-- Work request --
Transcribe, exactly and in full, every line from the one including "none -> black jar [353,216,400,281]" to the end of the listing.

-- Dataset entries --
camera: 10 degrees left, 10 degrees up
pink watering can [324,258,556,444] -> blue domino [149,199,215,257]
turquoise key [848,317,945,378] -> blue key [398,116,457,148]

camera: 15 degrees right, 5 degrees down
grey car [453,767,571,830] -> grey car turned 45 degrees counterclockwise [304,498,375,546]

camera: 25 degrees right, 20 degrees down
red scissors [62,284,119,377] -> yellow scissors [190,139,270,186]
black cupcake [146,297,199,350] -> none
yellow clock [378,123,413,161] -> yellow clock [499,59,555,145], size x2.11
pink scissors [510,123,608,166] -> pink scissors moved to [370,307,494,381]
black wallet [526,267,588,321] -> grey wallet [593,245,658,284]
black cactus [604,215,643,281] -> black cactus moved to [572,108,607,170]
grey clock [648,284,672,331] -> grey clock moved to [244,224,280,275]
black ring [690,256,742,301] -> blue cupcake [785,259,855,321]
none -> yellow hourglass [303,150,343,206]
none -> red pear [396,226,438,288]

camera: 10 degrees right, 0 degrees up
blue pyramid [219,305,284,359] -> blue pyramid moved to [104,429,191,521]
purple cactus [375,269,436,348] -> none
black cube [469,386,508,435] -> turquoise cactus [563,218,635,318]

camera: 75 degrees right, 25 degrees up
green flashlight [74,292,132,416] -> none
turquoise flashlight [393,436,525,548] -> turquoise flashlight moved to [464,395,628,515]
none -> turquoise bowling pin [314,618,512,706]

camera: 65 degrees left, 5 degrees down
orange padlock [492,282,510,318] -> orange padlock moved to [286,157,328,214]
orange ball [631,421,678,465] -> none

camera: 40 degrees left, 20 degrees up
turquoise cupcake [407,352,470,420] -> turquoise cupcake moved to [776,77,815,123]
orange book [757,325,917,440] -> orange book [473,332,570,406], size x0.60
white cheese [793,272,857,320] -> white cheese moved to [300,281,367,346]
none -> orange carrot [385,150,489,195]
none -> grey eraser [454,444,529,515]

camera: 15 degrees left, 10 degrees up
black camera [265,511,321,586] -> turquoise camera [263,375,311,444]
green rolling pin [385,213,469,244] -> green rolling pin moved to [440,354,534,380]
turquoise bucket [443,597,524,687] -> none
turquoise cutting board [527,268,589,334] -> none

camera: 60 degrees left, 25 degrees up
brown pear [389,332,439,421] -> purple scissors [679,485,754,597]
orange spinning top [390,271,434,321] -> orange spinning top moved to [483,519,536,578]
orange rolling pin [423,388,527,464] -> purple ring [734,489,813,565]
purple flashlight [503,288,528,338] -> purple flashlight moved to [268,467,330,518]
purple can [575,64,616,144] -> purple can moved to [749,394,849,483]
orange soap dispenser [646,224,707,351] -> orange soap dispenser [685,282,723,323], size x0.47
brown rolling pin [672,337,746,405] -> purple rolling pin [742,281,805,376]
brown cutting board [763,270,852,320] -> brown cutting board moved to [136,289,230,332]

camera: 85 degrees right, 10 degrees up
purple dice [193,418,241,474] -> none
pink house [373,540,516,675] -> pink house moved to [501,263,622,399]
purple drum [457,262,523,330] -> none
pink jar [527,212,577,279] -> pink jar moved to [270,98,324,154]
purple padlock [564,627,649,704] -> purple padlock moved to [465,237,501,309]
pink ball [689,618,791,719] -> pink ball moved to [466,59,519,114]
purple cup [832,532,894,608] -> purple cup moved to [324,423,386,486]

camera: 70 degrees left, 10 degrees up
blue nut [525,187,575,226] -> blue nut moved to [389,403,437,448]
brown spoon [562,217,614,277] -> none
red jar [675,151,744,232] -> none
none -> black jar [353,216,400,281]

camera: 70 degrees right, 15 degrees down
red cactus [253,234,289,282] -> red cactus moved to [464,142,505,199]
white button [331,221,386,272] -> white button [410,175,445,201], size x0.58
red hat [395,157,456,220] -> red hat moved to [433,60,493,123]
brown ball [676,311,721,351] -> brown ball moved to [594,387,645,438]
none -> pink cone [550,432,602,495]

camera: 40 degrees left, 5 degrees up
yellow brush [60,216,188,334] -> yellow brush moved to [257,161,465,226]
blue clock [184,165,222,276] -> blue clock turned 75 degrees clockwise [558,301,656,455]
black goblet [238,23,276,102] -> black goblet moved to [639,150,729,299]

-- Written answer --
none -> black jar [353,216,400,281]

camera: 70 degrees right, 15 degrees down
red cactus [253,234,289,282] -> red cactus moved to [464,142,505,199]
white button [331,221,386,272] -> white button [410,175,445,201], size x0.58
red hat [395,157,456,220] -> red hat moved to [433,60,493,123]
brown ball [676,311,721,351] -> brown ball moved to [594,387,645,438]
none -> pink cone [550,432,602,495]

camera: 40 degrees left, 5 degrees up
yellow brush [60,216,188,334] -> yellow brush moved to [257,161,465,226]
blue clock [184,165,222,276] -> blue clock turned 75 degrees clockwise [558,301,656,455]
black goblet [238,23,276,102] -> black goblet moved to [639,150,729,299]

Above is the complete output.